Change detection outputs
________________________________________

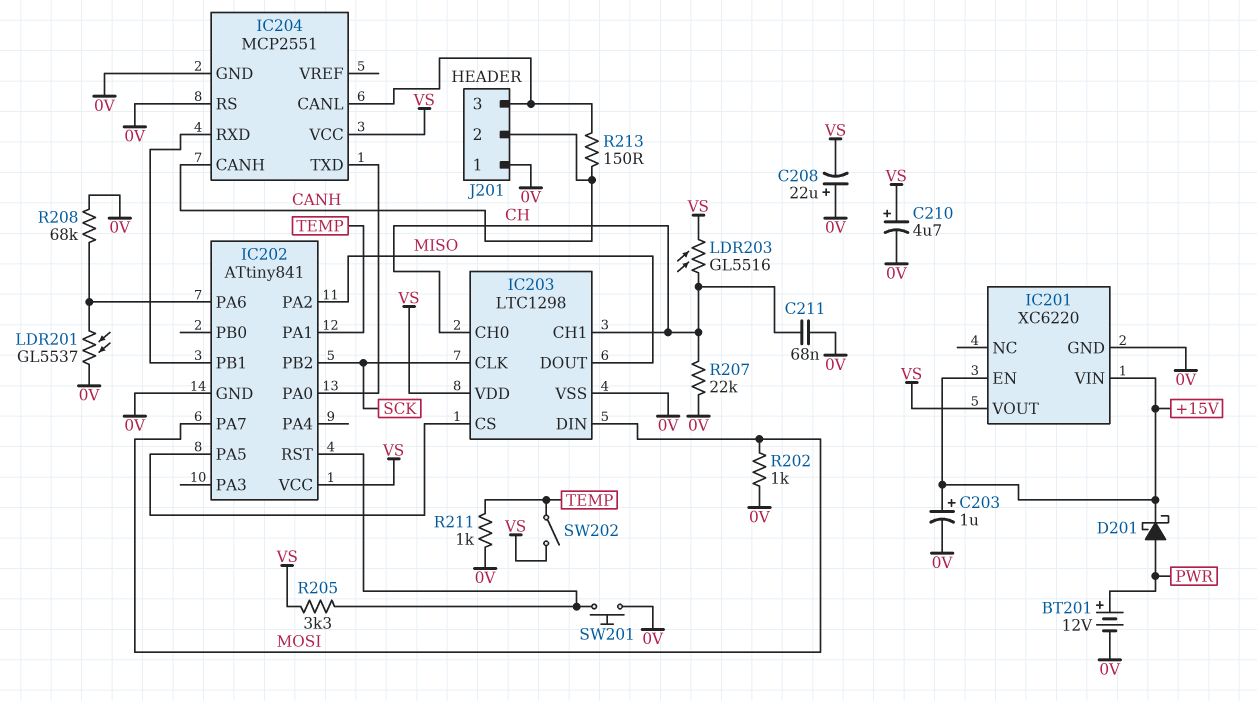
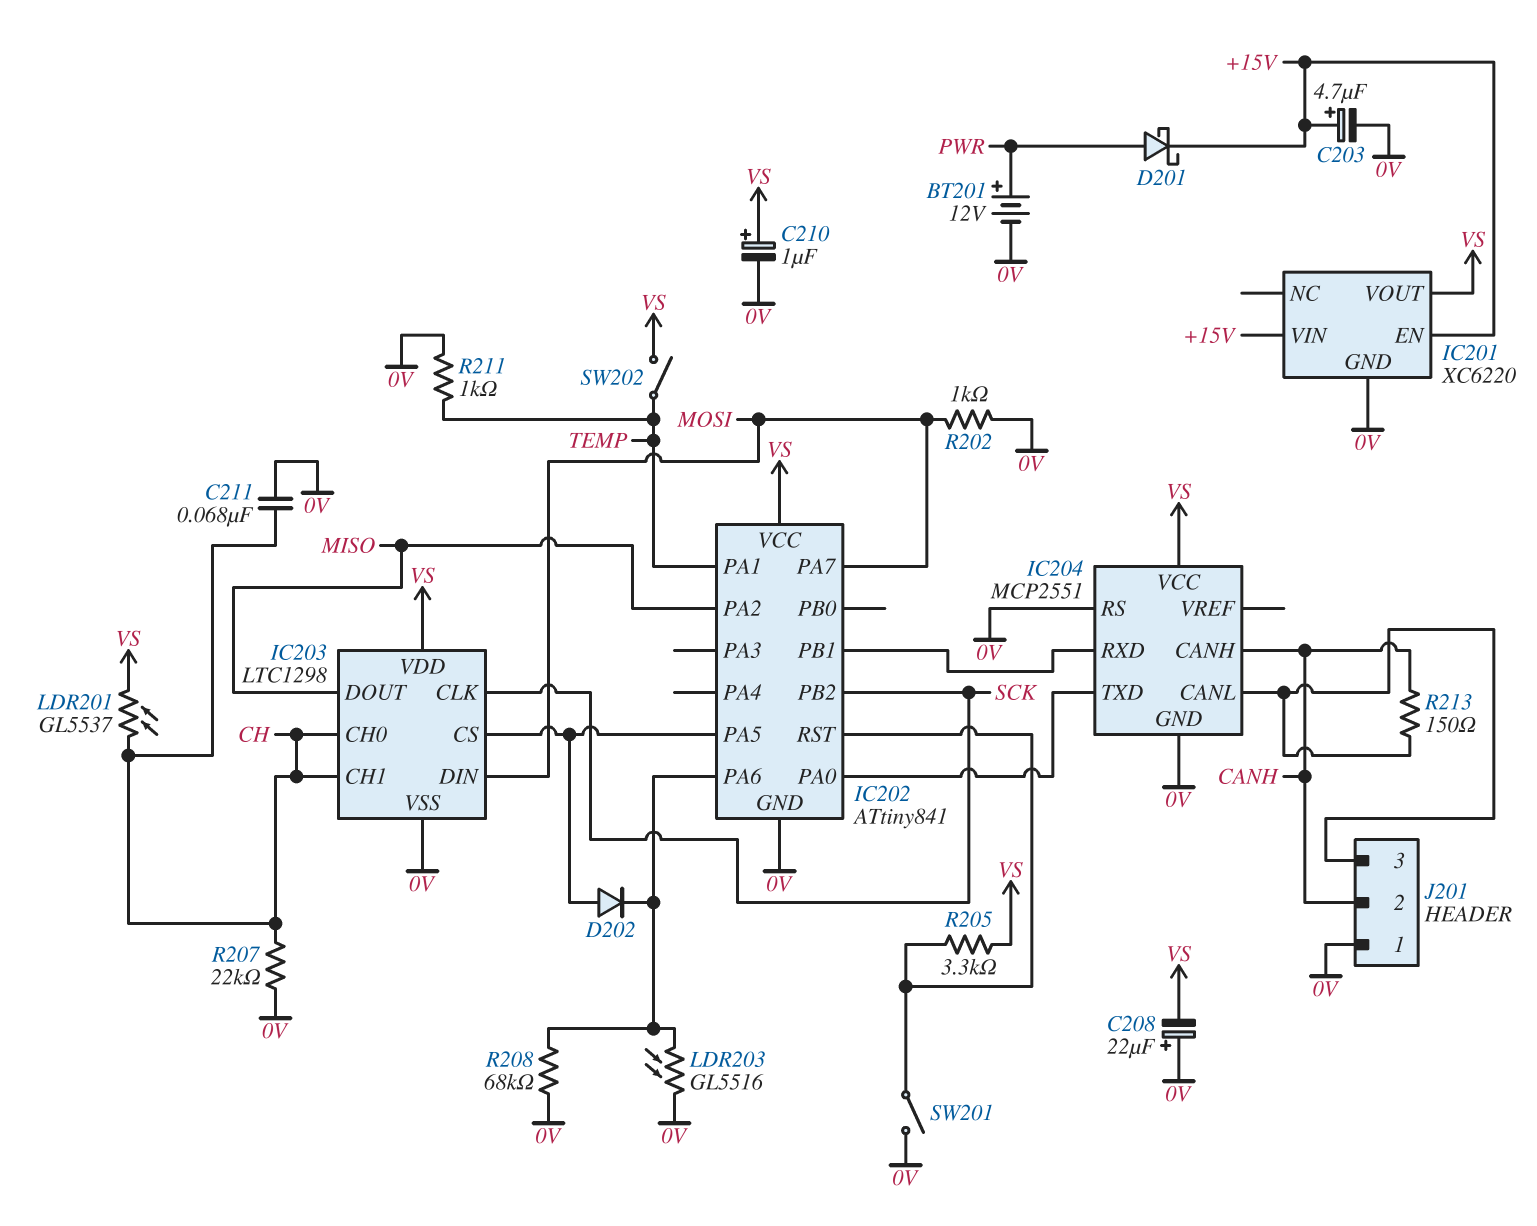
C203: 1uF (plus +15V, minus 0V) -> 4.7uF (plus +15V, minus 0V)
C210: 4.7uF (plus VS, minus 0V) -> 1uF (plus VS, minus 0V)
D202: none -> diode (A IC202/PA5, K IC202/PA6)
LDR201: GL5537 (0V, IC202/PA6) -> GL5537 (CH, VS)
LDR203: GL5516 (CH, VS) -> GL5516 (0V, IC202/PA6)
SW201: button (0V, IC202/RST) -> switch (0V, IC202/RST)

________________________________________

| Exercise directions |
Copy over exactly the lines above from the one with "D202: none ->" to the last, both included, and no others.

| Answer to this exercise |
D202: none -> diode (A IC202/PA5, K IC202/PA6)
LDR201: GL5537 (0V, IC202/PA6) -> GL5537 (CH, VS)
LDR203: GL5516 (CH, VS) -> GL5516 (0V, IC202/PA6)
SW201: button (0V, IC202/RST) -> switch (0V, IC202/RST)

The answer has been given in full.